Task directions
Take the entries below and print, exactly, the stretch from the line containing "LINE2 pin AO: D26 -> D33" through the line containing "LINE3 pin DO: D27 -> D26", both included.

Data
● ● ● ●

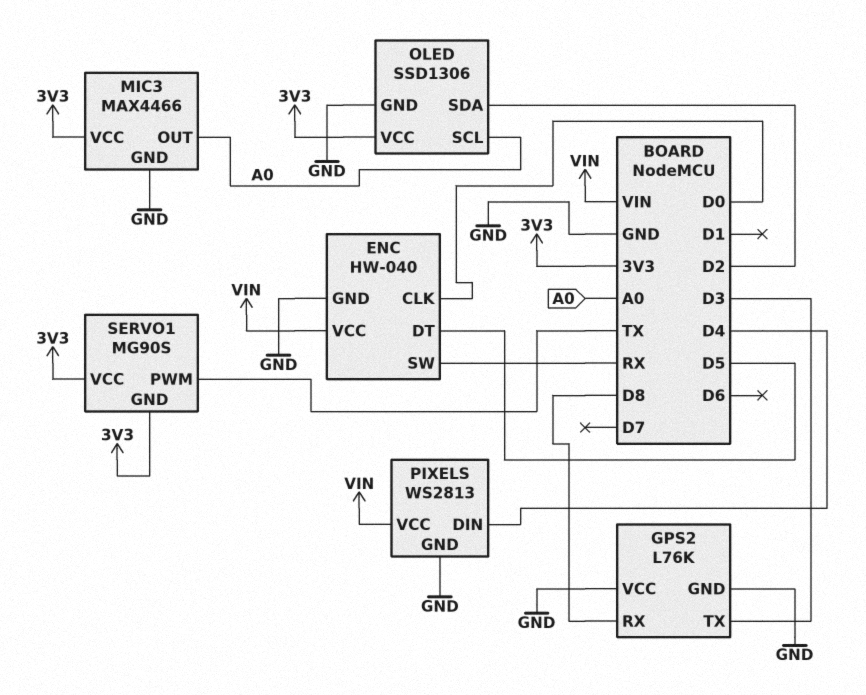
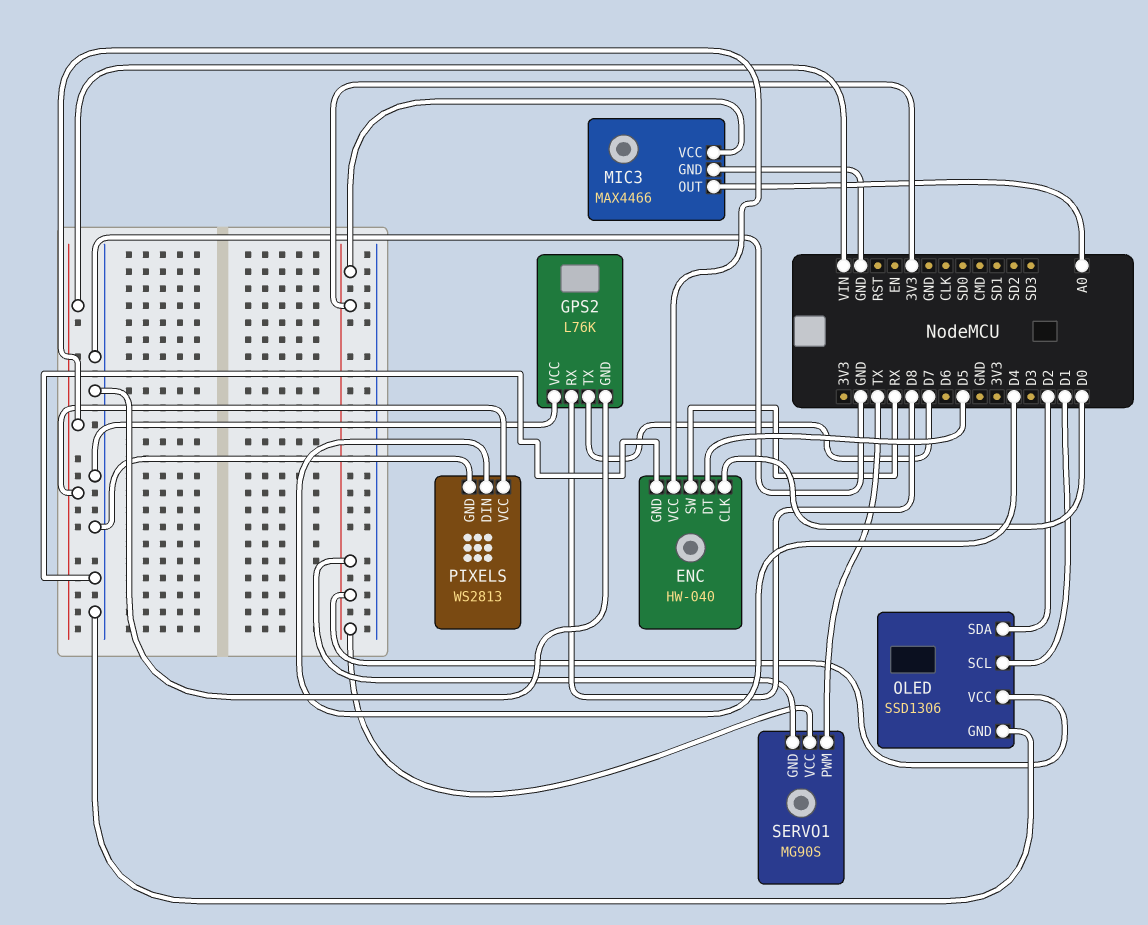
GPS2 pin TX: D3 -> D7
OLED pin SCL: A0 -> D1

● ● ● ●

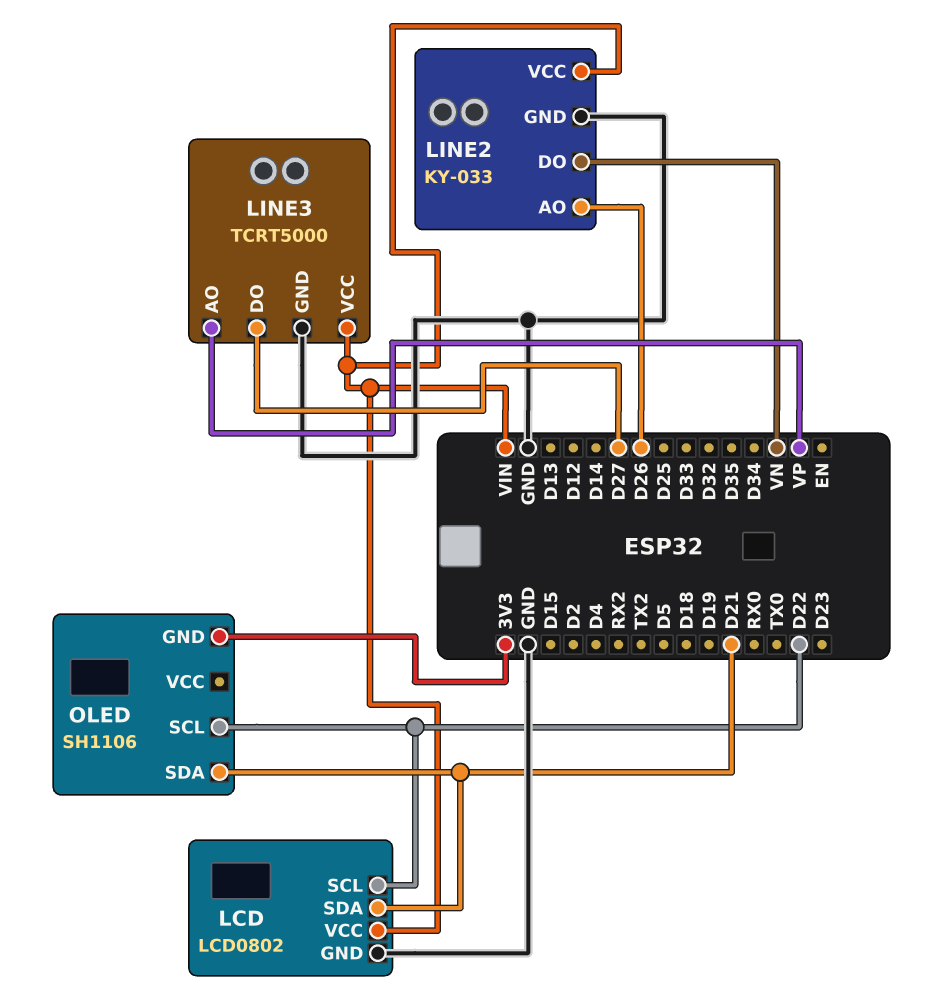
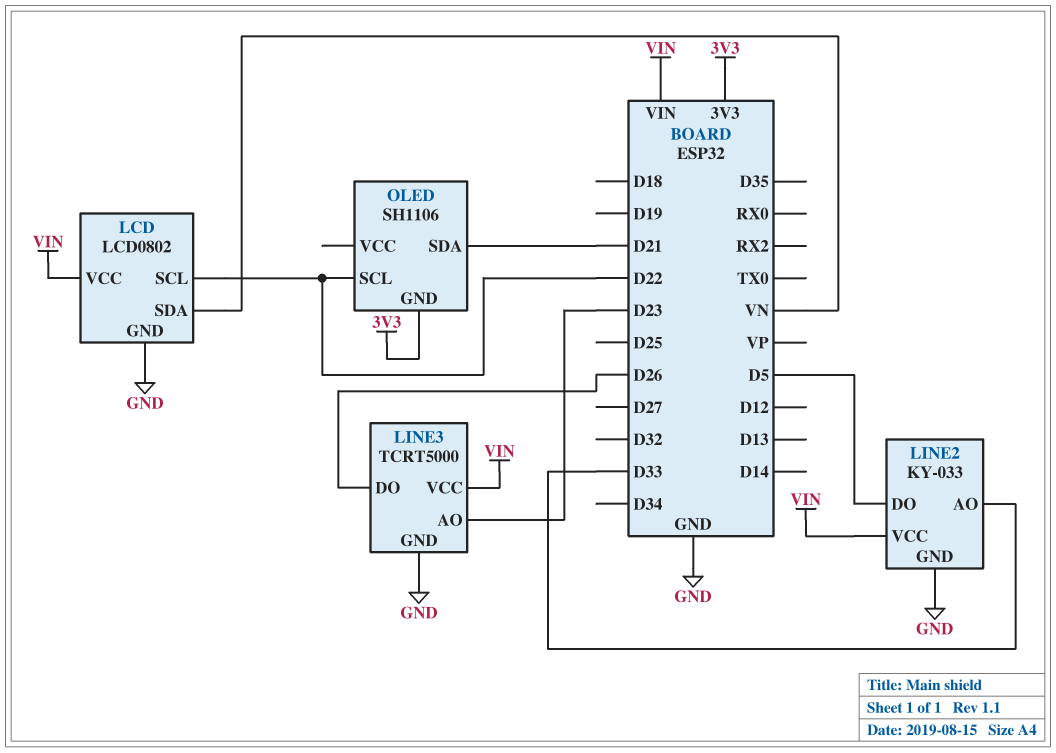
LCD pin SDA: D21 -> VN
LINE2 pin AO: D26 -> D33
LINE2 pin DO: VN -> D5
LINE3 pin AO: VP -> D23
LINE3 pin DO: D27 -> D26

● ● ● ●

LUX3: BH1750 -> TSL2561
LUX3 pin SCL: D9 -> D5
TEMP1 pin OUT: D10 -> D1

● ● ● ●

Result of the task
LINE2 pin AO: D26 -> D33
LINE2 pin DO: VN -> D5
LINE3 pin AO: VP -> D23
LINE3 pin DO: D27 -> D26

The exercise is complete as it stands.